====== ENTRIES SHOWN

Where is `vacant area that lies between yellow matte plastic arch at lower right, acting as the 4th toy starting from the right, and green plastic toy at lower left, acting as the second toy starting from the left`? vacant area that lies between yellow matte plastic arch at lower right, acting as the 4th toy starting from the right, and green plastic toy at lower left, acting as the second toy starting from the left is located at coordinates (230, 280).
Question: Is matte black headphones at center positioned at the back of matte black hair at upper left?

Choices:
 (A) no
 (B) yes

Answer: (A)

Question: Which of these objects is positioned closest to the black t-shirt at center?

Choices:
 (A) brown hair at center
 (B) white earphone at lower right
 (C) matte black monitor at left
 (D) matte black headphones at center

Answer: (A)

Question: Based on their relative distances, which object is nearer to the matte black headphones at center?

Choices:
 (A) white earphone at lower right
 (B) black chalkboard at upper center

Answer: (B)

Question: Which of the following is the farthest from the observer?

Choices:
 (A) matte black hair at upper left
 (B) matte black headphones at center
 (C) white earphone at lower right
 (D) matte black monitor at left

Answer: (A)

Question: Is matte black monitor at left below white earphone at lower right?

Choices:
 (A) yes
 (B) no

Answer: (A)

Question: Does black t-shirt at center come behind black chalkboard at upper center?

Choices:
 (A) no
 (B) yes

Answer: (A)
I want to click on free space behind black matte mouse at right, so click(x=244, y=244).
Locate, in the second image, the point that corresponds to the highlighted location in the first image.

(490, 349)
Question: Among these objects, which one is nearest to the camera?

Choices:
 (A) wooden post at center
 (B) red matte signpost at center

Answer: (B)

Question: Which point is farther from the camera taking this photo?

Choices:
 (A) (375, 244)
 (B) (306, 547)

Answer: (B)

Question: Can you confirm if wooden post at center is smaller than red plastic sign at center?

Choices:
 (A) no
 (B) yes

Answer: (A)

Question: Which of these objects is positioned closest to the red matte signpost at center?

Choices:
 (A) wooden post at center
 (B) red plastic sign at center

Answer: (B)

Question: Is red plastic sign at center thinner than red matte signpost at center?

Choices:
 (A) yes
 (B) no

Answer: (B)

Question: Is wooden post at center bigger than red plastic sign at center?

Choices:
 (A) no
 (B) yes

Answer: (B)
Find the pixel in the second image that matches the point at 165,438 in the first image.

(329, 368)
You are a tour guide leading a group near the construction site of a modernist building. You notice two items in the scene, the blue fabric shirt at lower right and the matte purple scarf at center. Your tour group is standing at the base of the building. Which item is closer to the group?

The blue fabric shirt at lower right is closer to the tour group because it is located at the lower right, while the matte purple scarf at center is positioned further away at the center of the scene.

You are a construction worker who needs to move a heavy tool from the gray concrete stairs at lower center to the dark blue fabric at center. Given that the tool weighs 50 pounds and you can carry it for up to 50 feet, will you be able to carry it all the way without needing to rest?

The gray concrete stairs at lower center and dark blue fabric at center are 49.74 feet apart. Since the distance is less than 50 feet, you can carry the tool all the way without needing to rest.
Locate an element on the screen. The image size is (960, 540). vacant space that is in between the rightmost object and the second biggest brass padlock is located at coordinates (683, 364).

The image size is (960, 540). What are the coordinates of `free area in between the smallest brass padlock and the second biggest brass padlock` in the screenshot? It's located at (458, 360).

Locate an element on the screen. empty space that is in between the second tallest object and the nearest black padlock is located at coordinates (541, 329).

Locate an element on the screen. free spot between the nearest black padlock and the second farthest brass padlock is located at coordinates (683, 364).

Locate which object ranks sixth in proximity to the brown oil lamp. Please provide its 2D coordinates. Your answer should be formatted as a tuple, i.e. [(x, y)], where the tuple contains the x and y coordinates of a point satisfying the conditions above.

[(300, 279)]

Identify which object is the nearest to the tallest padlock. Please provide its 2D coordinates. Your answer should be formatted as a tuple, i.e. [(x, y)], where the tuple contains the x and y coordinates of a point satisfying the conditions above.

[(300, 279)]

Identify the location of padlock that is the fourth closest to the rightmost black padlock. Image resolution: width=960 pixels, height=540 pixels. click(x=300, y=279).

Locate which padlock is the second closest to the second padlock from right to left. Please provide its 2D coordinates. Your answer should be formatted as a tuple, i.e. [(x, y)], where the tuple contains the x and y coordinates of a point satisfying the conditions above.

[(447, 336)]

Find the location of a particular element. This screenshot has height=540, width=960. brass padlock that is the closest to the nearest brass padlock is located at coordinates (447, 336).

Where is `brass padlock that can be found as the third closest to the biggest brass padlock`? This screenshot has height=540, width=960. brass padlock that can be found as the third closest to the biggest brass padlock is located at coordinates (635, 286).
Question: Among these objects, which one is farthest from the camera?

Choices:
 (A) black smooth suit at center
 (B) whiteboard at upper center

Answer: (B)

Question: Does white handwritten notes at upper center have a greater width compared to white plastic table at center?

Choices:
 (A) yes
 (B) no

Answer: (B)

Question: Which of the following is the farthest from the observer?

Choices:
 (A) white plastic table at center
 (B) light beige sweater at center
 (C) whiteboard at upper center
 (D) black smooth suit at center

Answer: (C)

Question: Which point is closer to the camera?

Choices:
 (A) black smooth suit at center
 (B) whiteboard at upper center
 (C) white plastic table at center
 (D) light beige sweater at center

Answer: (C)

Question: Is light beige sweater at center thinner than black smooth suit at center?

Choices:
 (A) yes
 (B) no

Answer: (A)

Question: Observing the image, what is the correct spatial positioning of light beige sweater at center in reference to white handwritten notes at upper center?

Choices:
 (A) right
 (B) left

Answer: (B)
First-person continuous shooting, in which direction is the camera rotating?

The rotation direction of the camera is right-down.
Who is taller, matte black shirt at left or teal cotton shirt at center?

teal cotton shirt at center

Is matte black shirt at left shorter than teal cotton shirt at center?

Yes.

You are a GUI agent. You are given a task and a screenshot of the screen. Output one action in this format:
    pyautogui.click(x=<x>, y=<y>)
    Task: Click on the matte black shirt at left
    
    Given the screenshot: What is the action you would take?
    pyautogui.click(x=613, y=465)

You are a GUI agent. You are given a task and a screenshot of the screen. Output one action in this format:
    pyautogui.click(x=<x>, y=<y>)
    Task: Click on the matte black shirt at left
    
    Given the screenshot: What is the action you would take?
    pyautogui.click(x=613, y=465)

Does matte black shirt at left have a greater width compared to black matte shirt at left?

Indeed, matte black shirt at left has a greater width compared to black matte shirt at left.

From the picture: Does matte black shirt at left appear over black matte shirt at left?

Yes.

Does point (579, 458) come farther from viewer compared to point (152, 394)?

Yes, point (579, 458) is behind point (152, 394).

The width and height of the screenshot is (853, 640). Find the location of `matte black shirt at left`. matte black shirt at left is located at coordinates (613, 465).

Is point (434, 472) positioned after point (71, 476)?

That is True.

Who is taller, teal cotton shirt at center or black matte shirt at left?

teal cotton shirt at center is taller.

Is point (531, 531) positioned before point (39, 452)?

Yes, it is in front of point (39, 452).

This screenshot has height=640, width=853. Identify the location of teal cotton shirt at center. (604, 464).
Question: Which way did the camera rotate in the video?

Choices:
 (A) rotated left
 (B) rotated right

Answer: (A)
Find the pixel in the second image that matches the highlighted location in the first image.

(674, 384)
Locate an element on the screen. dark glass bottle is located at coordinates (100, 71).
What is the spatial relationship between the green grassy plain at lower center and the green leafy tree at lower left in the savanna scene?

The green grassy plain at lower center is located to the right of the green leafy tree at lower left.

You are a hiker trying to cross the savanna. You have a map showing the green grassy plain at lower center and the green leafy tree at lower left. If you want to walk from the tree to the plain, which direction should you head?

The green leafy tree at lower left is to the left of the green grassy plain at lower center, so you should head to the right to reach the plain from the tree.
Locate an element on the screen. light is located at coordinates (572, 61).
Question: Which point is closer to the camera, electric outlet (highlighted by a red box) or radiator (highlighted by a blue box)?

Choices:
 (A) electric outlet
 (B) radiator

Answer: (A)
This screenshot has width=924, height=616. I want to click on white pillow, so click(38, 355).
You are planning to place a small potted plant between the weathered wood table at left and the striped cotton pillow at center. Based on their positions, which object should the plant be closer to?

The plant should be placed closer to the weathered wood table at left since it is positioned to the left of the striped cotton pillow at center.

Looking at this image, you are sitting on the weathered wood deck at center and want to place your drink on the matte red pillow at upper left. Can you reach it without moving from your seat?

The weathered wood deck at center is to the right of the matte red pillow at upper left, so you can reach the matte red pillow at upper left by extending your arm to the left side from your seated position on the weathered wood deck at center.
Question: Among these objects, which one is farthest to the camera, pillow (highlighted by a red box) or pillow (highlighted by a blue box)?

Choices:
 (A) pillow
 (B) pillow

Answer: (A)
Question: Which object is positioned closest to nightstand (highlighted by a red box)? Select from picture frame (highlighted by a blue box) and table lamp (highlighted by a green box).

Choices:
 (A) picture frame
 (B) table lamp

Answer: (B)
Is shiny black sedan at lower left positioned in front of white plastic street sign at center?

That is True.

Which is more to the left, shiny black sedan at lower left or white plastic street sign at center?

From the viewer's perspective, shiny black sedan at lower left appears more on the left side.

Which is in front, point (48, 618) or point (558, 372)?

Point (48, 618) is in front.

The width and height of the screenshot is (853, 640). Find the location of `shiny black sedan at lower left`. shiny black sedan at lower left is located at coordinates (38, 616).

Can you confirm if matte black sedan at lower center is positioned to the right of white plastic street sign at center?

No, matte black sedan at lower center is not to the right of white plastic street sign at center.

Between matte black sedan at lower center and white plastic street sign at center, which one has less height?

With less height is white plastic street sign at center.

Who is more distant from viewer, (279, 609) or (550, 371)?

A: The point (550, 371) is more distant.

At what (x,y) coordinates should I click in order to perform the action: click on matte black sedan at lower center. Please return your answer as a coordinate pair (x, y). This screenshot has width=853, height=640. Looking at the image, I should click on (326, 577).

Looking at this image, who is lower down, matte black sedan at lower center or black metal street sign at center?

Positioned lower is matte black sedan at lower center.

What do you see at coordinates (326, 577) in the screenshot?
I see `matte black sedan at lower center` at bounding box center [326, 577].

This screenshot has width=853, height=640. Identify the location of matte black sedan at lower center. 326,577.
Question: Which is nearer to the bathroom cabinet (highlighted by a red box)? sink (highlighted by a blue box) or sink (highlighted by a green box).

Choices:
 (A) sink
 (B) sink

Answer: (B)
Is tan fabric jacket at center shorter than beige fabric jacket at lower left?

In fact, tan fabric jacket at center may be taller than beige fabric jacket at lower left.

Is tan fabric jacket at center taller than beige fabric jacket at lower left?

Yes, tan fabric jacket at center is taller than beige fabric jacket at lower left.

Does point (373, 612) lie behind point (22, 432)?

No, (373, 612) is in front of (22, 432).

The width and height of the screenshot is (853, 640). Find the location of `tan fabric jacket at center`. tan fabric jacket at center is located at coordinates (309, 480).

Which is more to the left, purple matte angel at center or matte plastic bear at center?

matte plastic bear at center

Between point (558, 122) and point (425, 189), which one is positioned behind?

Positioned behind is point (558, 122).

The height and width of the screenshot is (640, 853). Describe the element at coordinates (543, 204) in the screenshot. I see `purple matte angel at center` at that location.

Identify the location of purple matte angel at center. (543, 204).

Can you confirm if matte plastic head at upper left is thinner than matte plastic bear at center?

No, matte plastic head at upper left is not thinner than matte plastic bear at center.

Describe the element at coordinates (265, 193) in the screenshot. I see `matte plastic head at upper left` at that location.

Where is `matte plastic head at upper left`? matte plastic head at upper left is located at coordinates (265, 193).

============

:: WHAT THIS TASK INVOLVES ::
Repeat the records verbatim, from the line containing "The green grassy plain at lower center is" through the line containing "You are a hiker", including both of those lines.

:: EXERCISE SOLUTION ::
The green grassy plain at lower center is located to the right of the green leafy tree at lower left.

You are a hiker trying to cross the savanna. You have a map showing the green grassy plain at lower center and the green leafy tree at lower left. If you want to walk from the tree to the plain, which direction should you head?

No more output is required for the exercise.